__Task instructions__: Exactly and in full, give the records again.

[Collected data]
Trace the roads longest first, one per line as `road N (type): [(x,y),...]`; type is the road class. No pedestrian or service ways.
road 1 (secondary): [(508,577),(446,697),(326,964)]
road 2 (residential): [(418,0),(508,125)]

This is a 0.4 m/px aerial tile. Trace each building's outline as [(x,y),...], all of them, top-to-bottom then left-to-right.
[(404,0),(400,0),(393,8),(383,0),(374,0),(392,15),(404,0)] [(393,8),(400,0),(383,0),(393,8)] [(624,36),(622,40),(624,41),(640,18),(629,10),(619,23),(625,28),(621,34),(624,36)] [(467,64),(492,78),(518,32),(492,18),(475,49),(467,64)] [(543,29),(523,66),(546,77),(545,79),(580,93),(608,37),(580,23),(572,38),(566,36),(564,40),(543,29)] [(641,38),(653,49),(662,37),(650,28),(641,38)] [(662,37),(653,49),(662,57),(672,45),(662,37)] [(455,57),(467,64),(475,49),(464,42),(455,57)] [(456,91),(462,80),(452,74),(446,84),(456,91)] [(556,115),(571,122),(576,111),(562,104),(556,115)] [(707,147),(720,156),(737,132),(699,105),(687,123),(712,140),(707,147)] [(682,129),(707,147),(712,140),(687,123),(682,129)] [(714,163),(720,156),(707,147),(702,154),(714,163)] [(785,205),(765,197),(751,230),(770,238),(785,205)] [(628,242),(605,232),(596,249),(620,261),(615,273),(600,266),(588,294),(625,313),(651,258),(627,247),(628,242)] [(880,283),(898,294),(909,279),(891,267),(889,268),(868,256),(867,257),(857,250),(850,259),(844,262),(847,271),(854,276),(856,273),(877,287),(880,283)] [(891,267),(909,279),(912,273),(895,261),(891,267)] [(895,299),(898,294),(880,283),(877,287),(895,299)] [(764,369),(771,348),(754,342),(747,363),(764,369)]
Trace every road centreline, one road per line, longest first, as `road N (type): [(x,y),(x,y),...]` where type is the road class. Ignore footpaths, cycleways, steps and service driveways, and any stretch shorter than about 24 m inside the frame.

__Exercise response__:
Trace the roads longest first, one per line as `road N (type): [(x,y),...]`; type is the road class. No pedestrian or service ways.
road 1 (secondary): [(508,577),(446,697),(326,964)]
road 2 (residential): [(418,0),(508,125)]

This is a 0.4 m/px aerial tile. Trace each building's outline as [(x,y),...], all of them, top-to-bottom then left-to-right.
[(404,0),(400,0),(393,8),(383,0),(374,0),(392,15),(404,0)] [(393,8),(400,0),(383,0),(393,8)] [(624,36),(622,40),(624,41),(640,18),(629,10),(619,23),(625,28),(621,34),(624,36)] [(467,64),(492,78),(518,32),(492,18),(475,49),(467,64)] [(543,29),(523,66),(546,77),(545,79),(580,93),(608,37),(580,23),(572,38),(566,36),(564,40),(543,29)] [(641,38),(653,49),(662,37),(650,28),(641,38)] [(662,37),(653,49),(662,57),(672,45),(662,37)] [(455,57),(467,64),(475,49),(464,42),(455,57)] [(456,91),(462,80),(452,74),(446,84),(456,91)] [(556,115),(571,122),(576,111),(562,104),(556,115)] [(707,147),(720,156),(737,132),(699,105),(687,123),(712,140),(707,147)] [(682,129),(707,147),(712,140),(687,123),(682,129)] [(714,163),(720,156),(707,147),(702,154),(714,163)] [(785,205),(765,197),(751,230),(770,238),(785,205)] [(628,242),(605,232),(596,249),(620,261),(615,273),(600,266),(588,294),(625,313),(651,258),(627,247),(628,242)] [(880,283),(898,294),(909,279),(891,267),(889,268),(868,256),(867,257),(857,250),(850,259),(844,262),(847,271),(854,276),(856,273),(877,287),(880,283)] [(891,267),(909,279),(912,273),(895,261),(891,267)] [(895,299),(898,294),(880,283),(877,287),(895,299)] [(764,369),(771,348),(754,342),(747,363),(764,369)]
Trace every road centreline, one road per line, longest first, as `road N (type): [(x,y),(x,y),...]` where type is the road class. Ignore footpaths, cycleways, steps and service driveways, and any stretch shorter than about 24 m inside the frame.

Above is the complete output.